§ **Work item**
Here is the task for the records below: repeat exactly the lines from the one with "black cube [91,568,202,692]" to the one with "yellow dice [312,50,344,90]", both included, and nothing else.

____________

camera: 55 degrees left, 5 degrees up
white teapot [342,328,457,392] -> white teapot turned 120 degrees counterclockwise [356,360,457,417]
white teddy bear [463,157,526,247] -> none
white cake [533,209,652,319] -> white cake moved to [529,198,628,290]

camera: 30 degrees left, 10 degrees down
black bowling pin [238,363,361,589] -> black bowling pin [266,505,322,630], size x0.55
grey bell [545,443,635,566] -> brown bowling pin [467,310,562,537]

____________

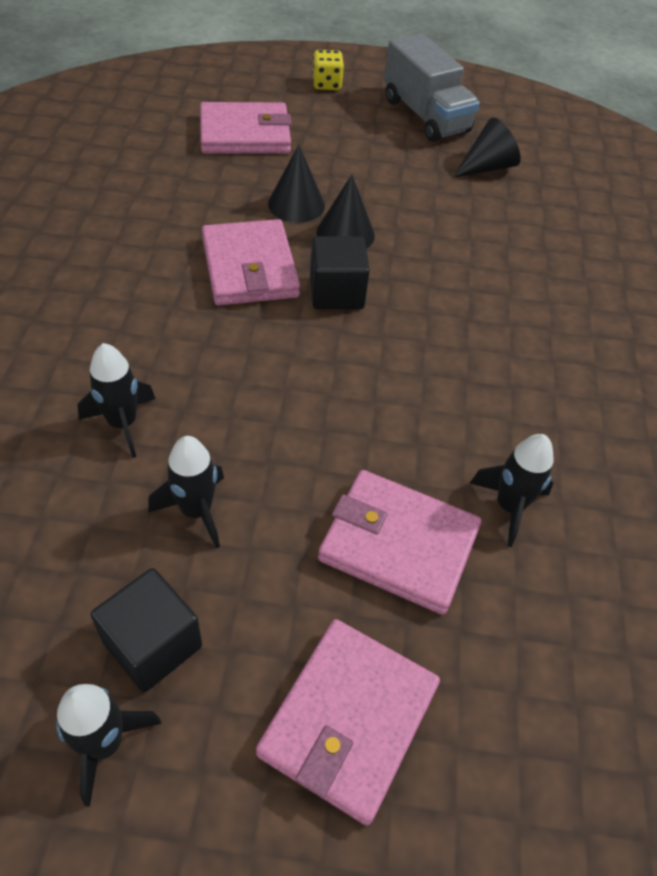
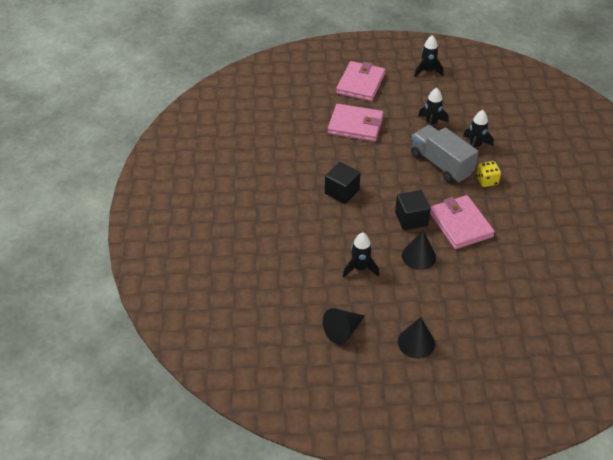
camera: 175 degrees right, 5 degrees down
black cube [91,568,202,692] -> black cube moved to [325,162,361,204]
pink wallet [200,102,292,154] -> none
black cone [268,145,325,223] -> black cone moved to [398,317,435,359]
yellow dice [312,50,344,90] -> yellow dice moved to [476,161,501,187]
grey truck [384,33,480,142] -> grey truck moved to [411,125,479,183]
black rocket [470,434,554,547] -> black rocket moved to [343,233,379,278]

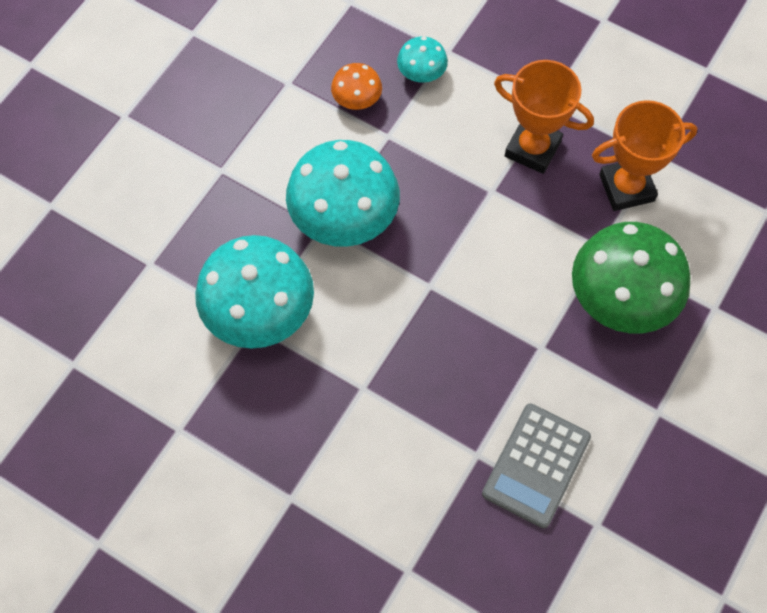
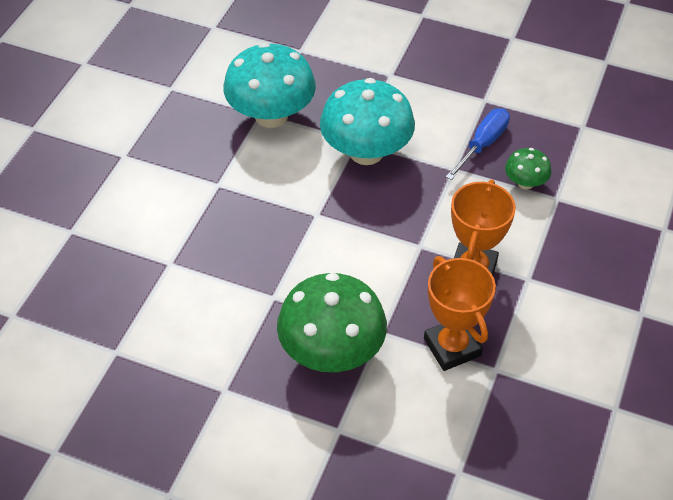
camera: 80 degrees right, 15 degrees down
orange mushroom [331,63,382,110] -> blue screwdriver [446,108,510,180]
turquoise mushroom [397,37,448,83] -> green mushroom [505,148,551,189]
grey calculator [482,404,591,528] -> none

____________

§ **Written response**
black cube [91,568,202,692] -> black cube moved to [325,162,361,204]
pink wallet [200,102,292,154] -> none
black cone [268,145,325,223] -> black cone moved to [398,317,435,359]
yellow dice [312,50,344,90] -> yellow dice moved to [476,161,501,187]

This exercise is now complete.